** Record set follows **

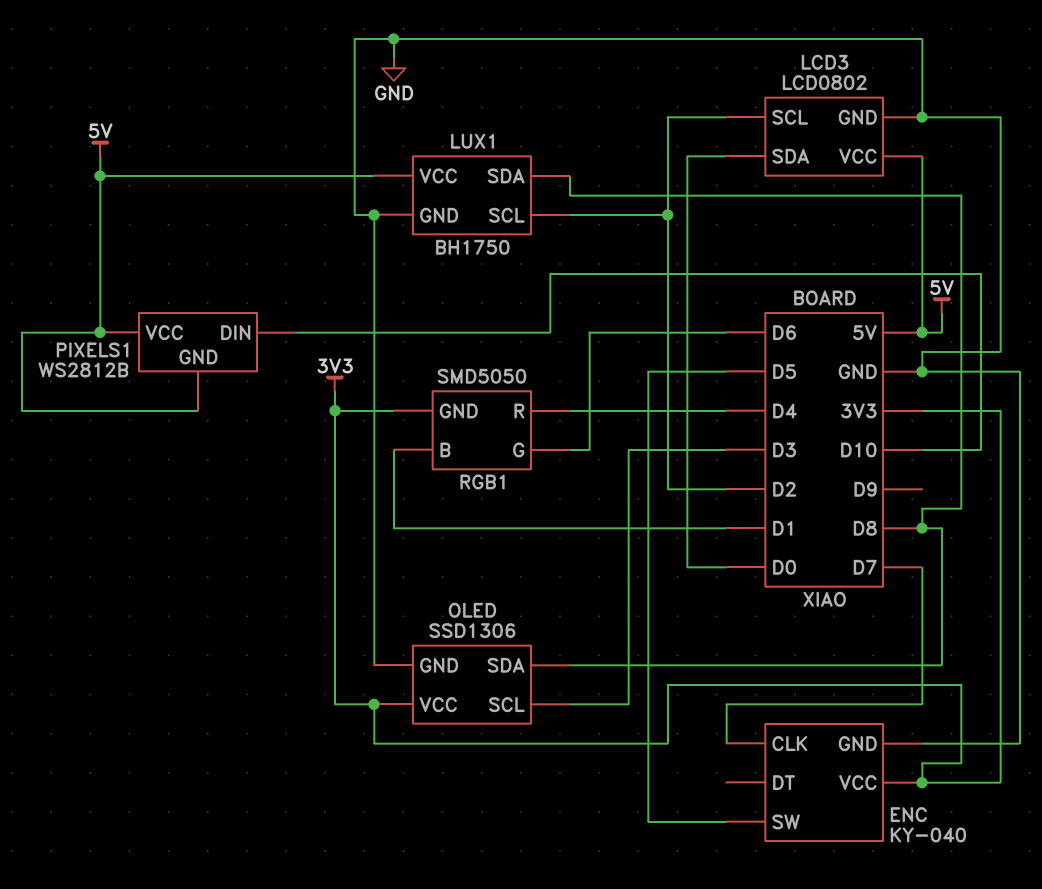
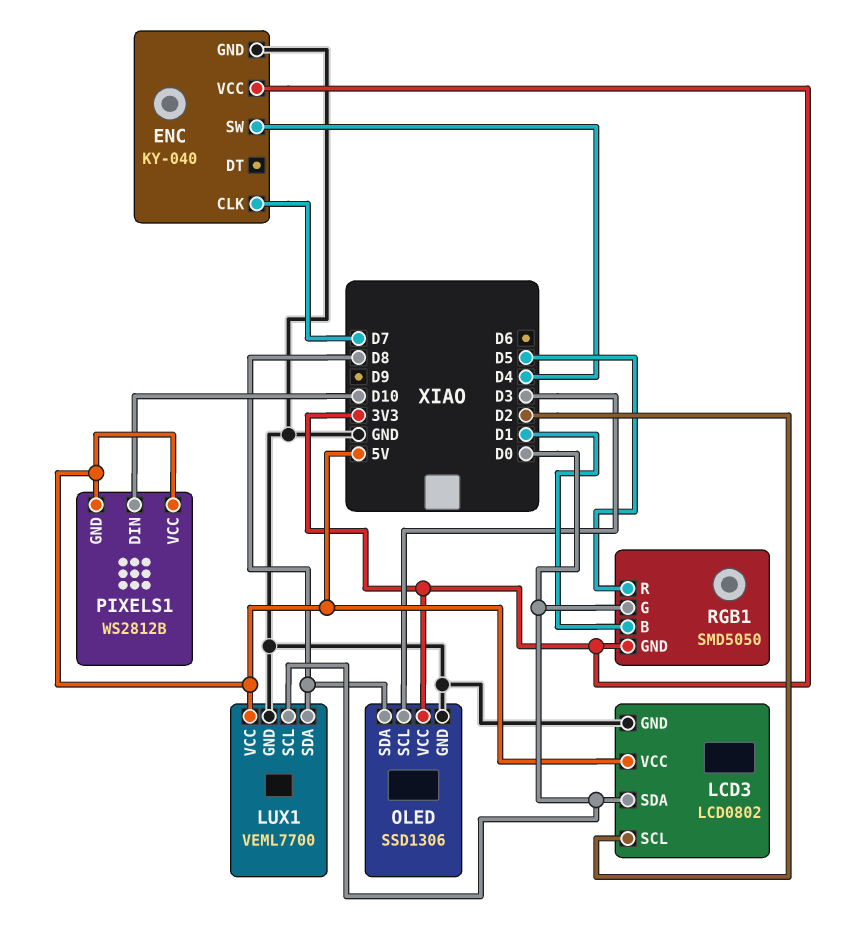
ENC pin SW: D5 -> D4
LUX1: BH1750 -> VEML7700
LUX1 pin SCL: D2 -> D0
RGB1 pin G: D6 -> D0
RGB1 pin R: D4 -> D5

** End of Record set **

What is being asked: With pictures excluded, output the listing above exactly as it stands.

Solution for this task:
ENC pin SW: D5 -> D4
LUX1: BH1750 -> VEML7700
LUX1 pin SCL: D2 -> D0
RGB1 pin G: D6 -> D0
RGB1 pin R: D4 -> D5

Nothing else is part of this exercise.